ASSIGNMENT — Retype, word for word, each line between the lines holding "R3: 82k (NET6, VCC) -> 15k (NET6, VCC)" and "U2 pin A2: VCC -> none", inclusive, and leave the rest of the data alone.

RECORDS FOR THIS EXERCISE —
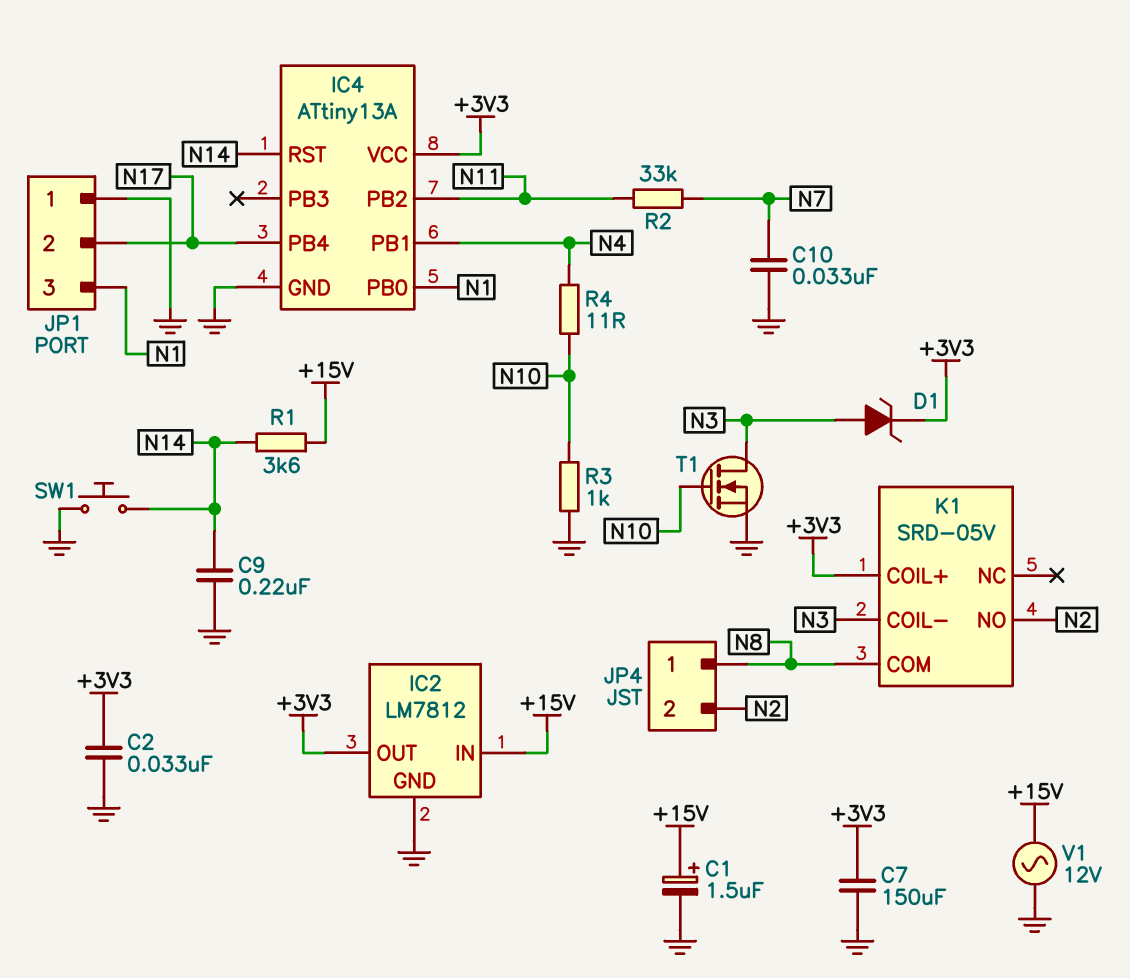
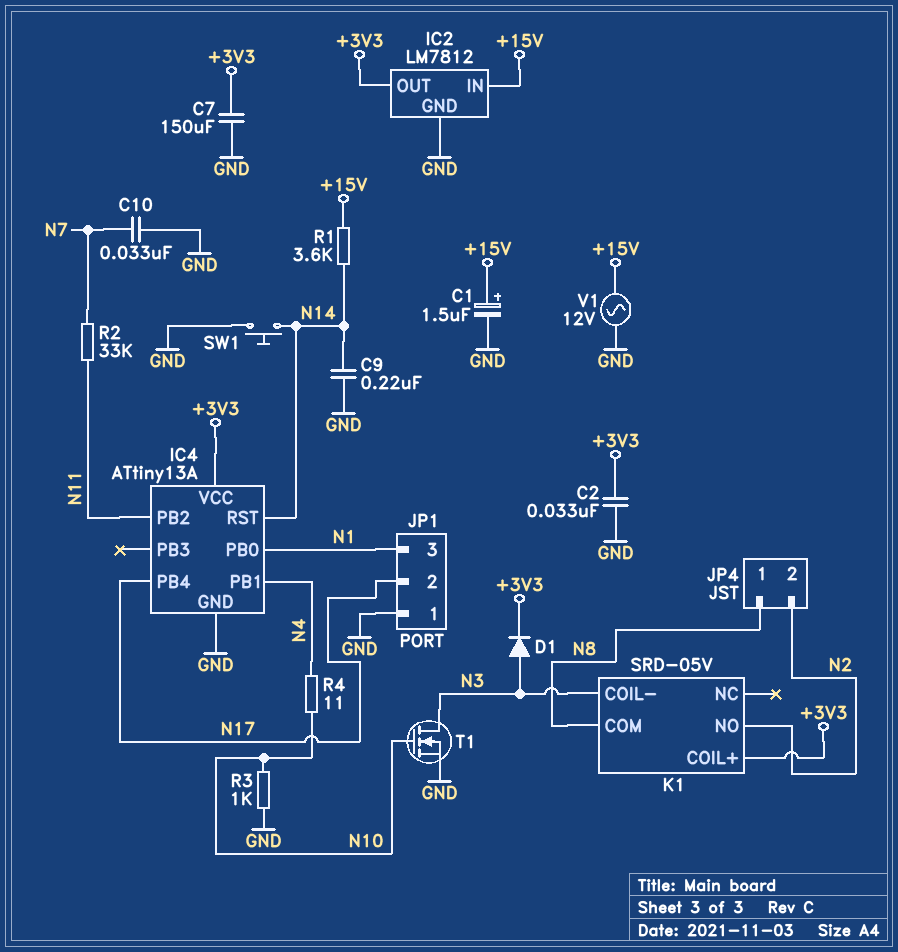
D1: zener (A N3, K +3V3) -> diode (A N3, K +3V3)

* * *

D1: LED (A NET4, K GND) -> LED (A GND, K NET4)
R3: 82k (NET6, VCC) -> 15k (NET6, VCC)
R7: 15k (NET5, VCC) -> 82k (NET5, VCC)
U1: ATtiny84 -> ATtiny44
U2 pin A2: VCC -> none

EXERCISE OUTPUT —
R3: 82k (NET6, VCC) -> 15k (NET6, VCC)
R7: 15k (NET5, VCC) -> 82k (NET5, VCC)
U1: ATtiny84 -> ATtiny44
U2 pin A2: VCC -> none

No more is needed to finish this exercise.